-- Opening Marker --
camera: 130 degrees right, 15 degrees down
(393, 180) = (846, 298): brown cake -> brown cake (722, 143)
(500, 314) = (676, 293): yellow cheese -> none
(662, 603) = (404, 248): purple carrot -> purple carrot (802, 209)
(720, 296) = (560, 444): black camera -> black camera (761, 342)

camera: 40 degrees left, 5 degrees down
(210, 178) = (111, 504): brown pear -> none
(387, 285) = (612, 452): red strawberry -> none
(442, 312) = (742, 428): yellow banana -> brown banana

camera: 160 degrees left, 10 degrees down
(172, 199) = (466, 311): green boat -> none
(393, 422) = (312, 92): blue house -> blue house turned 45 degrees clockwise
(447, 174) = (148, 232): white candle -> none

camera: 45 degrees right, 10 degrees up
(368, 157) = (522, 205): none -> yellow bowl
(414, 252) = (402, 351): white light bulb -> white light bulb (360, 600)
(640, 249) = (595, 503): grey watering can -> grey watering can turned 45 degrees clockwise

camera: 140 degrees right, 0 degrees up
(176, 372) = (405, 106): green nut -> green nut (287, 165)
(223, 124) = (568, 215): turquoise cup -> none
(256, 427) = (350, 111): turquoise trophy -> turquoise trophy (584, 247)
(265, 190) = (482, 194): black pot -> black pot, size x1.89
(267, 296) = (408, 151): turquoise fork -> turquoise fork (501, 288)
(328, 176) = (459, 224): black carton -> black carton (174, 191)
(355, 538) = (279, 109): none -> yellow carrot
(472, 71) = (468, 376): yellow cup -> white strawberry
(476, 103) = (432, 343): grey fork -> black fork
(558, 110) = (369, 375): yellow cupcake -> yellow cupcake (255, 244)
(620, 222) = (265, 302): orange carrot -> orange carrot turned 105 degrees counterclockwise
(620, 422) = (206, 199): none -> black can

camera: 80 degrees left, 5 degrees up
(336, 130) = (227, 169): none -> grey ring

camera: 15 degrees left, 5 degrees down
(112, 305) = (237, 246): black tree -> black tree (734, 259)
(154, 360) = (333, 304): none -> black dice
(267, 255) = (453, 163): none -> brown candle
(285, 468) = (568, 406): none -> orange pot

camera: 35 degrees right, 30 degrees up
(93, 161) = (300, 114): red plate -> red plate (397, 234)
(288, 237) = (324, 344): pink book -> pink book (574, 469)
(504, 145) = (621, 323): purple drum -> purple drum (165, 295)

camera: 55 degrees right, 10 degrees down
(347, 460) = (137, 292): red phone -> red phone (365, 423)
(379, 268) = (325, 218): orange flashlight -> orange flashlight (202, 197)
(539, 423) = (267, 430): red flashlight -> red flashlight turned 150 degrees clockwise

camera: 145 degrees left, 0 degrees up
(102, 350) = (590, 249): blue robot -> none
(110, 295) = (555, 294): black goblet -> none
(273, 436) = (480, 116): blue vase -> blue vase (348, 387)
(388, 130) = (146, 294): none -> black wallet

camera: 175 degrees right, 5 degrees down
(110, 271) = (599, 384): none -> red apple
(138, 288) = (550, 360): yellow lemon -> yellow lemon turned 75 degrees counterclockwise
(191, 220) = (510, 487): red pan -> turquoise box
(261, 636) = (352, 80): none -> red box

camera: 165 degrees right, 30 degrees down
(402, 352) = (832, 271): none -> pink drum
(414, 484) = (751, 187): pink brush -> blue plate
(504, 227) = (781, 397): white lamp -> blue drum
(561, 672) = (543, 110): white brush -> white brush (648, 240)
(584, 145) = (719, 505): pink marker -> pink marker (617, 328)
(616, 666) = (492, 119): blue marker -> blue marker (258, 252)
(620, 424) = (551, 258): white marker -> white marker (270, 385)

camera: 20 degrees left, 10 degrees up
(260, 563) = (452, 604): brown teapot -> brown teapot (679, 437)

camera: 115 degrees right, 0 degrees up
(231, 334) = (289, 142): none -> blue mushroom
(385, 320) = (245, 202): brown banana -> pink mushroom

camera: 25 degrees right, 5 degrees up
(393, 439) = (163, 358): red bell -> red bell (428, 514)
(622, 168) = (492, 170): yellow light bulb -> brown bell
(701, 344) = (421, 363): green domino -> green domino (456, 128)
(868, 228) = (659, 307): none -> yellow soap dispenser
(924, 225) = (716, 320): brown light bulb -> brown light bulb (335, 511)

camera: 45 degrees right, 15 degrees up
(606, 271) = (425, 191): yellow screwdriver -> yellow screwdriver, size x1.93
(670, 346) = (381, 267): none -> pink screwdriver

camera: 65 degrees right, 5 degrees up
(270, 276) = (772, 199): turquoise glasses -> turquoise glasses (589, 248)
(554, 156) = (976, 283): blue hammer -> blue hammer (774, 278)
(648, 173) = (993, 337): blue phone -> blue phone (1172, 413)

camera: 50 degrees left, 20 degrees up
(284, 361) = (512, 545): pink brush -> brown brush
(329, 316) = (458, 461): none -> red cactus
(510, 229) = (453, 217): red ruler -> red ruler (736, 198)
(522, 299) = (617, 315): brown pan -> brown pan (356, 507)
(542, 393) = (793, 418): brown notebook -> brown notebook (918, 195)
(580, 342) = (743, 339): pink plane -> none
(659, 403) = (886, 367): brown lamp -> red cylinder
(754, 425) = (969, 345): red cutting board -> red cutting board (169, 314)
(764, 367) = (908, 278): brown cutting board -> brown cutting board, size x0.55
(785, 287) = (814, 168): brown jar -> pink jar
-- Closing Marker --
* [Required action]:
Set down each line of the material verbatim, from the first line through the line that contains "camera: 45 degrees right, 10 degrees up".

* [Answer area]:
camera: 130 degrees right, 15 degrees down
(393, 180) = (846, 298): brown cake -> brown cake (722, 143)
(500, 314) = (676, 293): yellow cheese -> none
(662, 603) = (404, 248): purple carrot -> purple carrot (802, 209)
(720, 296) = (560, 444): black camera -> black camera (761, 342)

camera: 40 degrees left, 5 degrees down
(210, 178) = (111, 504): brown pear -> none
(387, 285) = (612, 452): red strawberry -> none
(442, 312) = (742, 428): yellow banana -> brown banana

camera: 160 degrees left, 10 degrees down
(172, 199) = (466, 311): green boat -> none
(393, 422) = (312, 92): blue house -> blue house turned 45 degrees clockwise
(447, 174) = (148, 232): white candle -> none

camera: 45 degrees right, 10 degrees up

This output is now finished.